--- Exercise brief ---
Please return only the lines between the line with "RGB: SMD5050 -> KY-016" and the final line of the entries, both included, and exclude pictures.

--- Available records ---

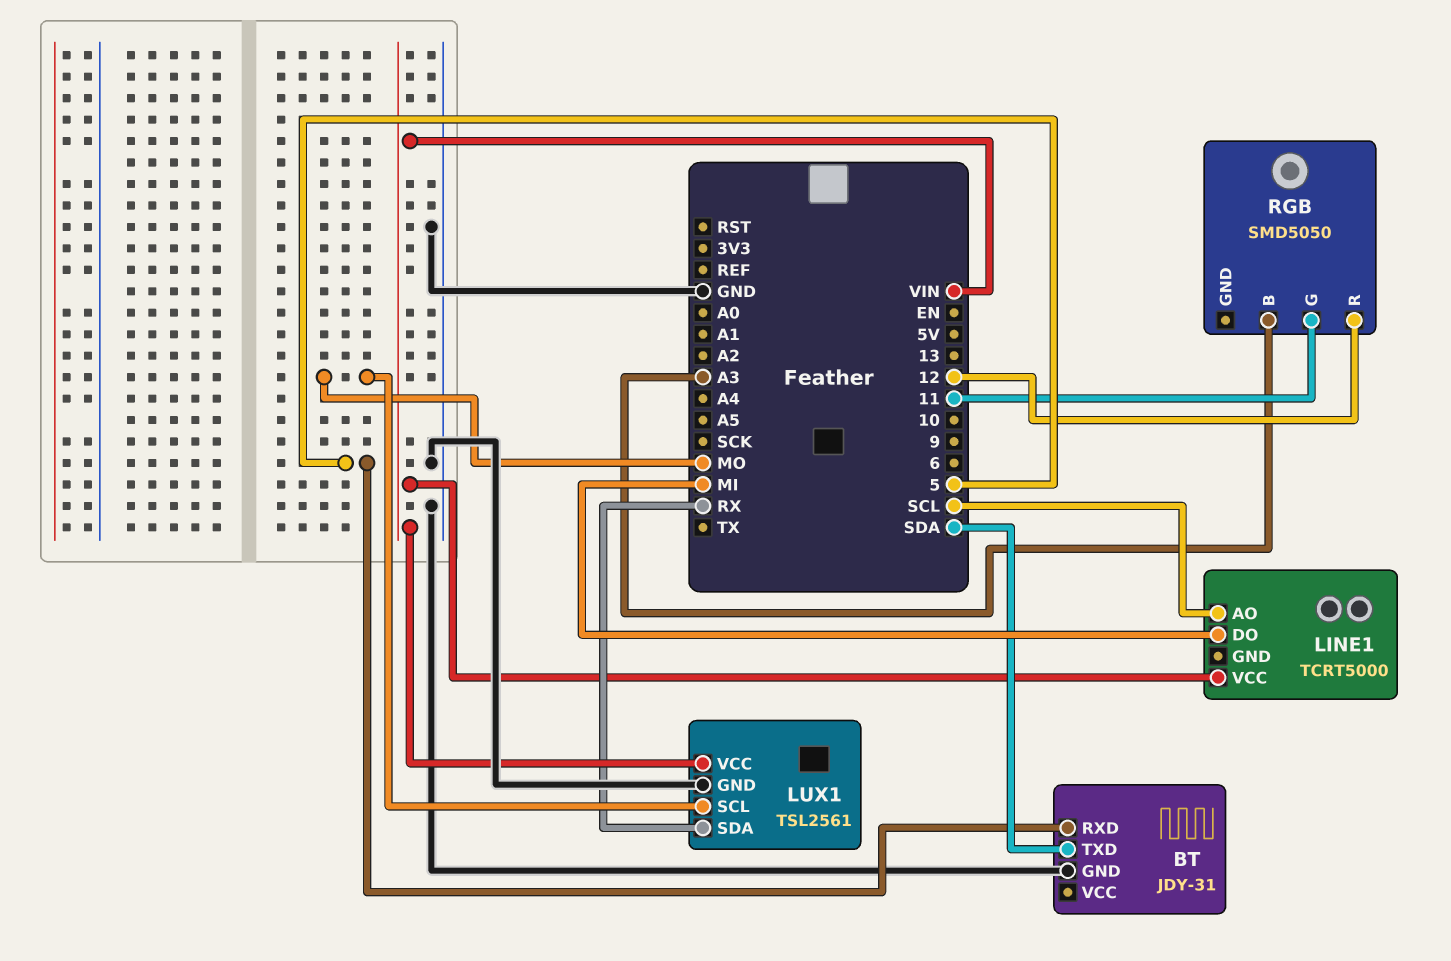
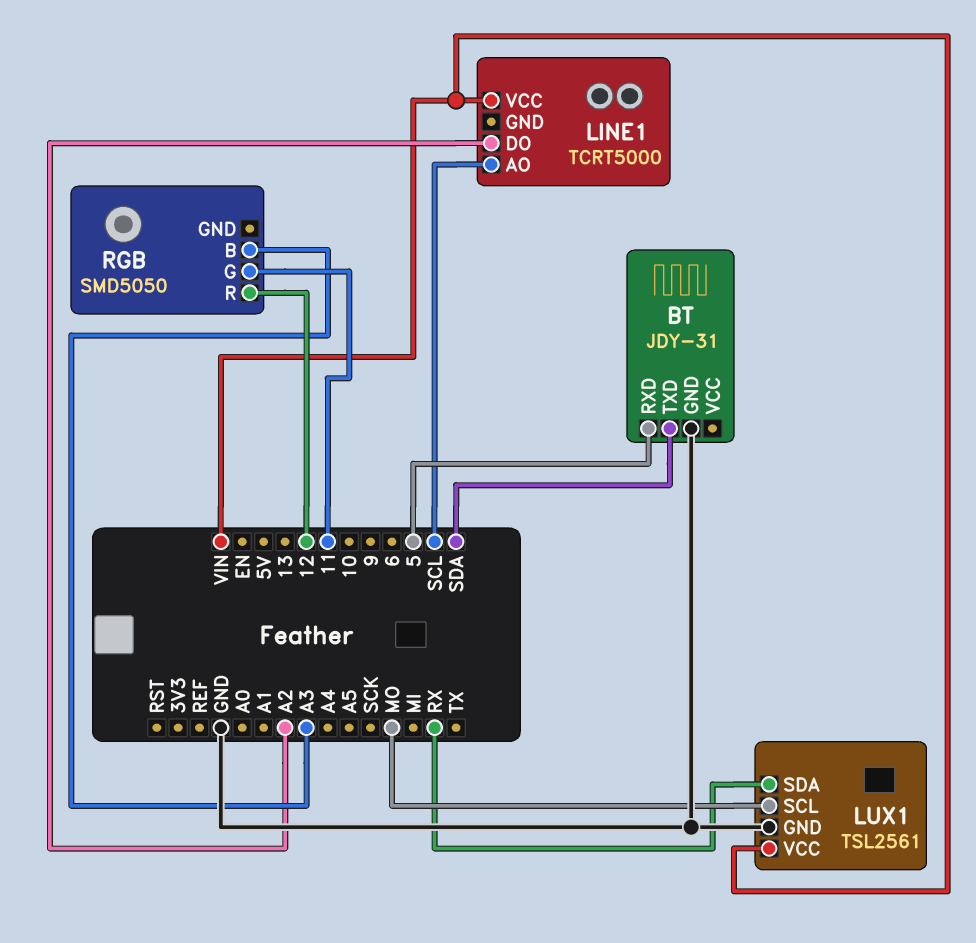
LINE1 pin DO: MI -> A2

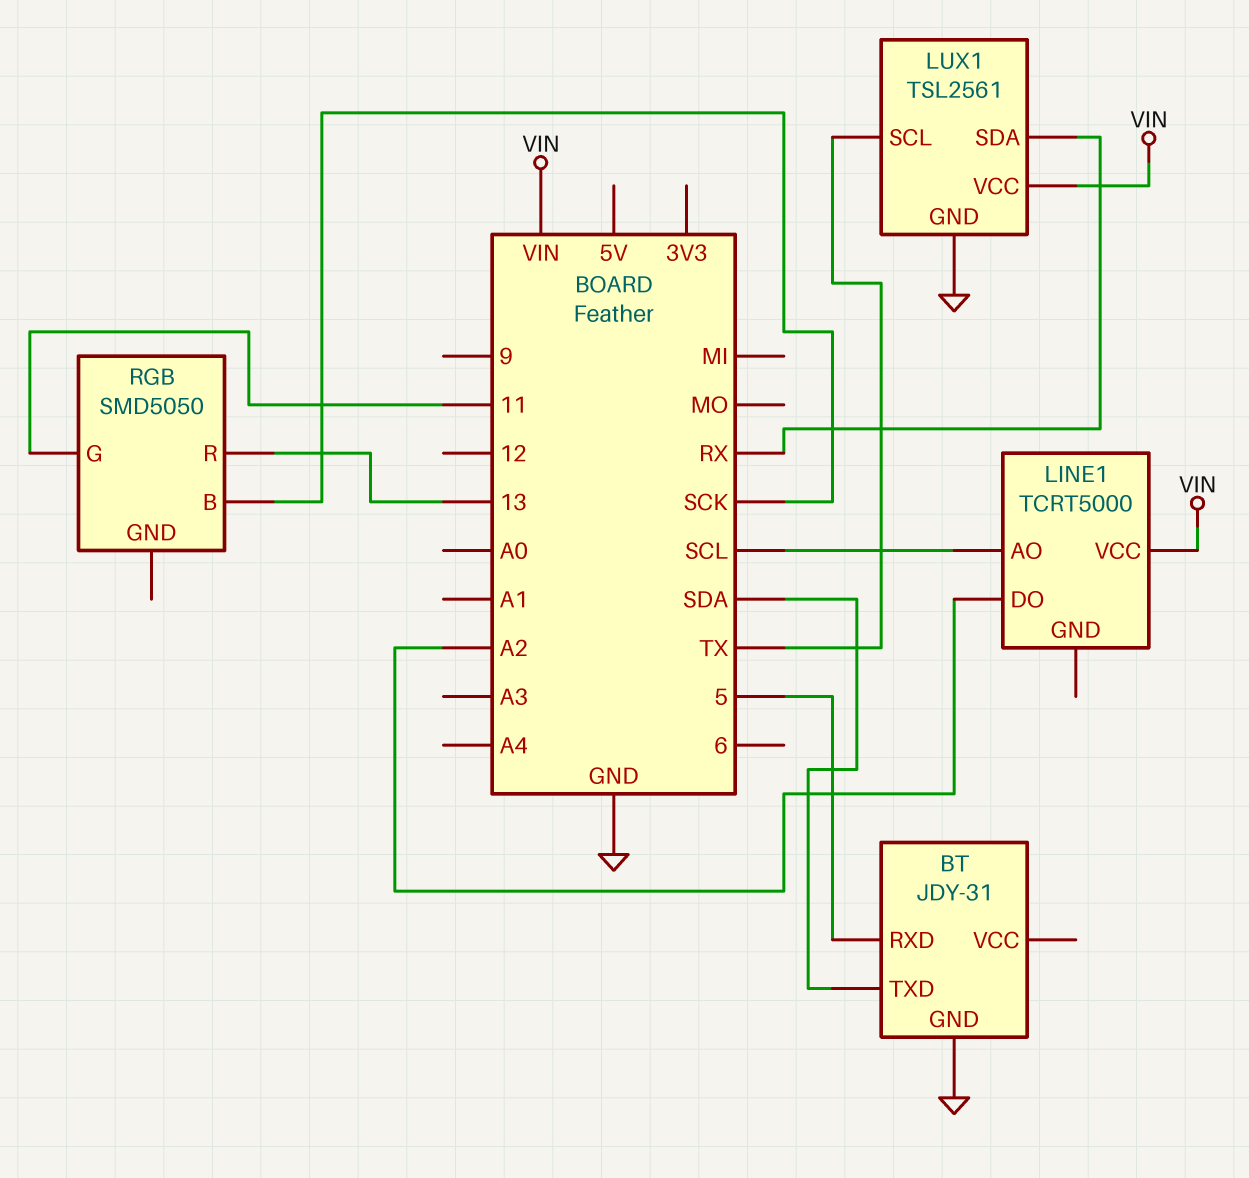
LUX1 pin SCL: MO -> TX
RGB pin B: A3 -> SCK
RGB pin R: 12 -> 13

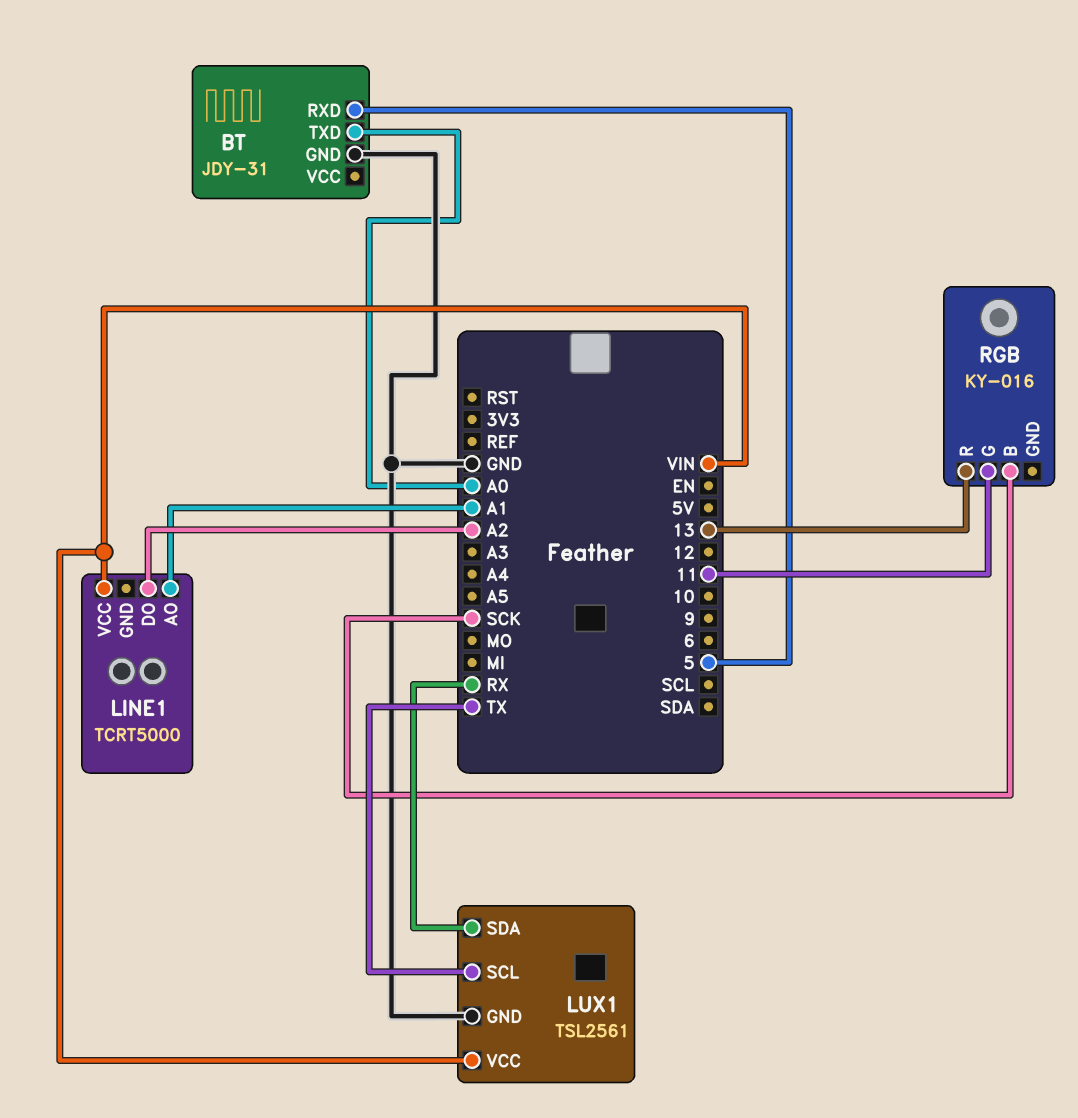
BT pin TXD: SDA -> A0
LINE1 pin AO: SCL -> A1
RGB: SMD5050 -> KY-016

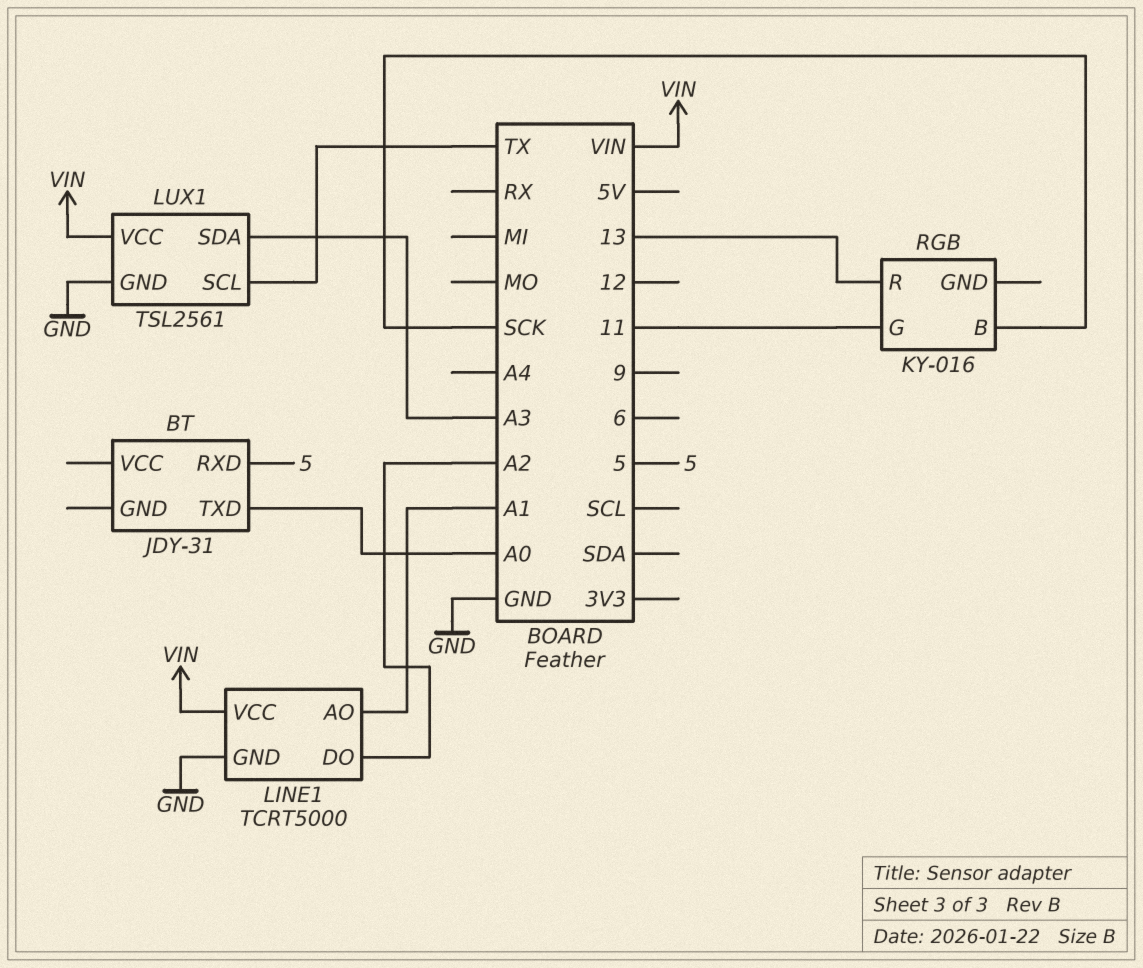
BT pin GND: GND -> none
LINE1 pin GND: none -> GND
LUX1 pin SDA: RX -> A3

--- Task answer ---
RGB: SMD5050 -> KY-016

BT pin GND: GND -> none
LINE1 pin GND: none -> GND
LUX1 pin SDA: RX -> A3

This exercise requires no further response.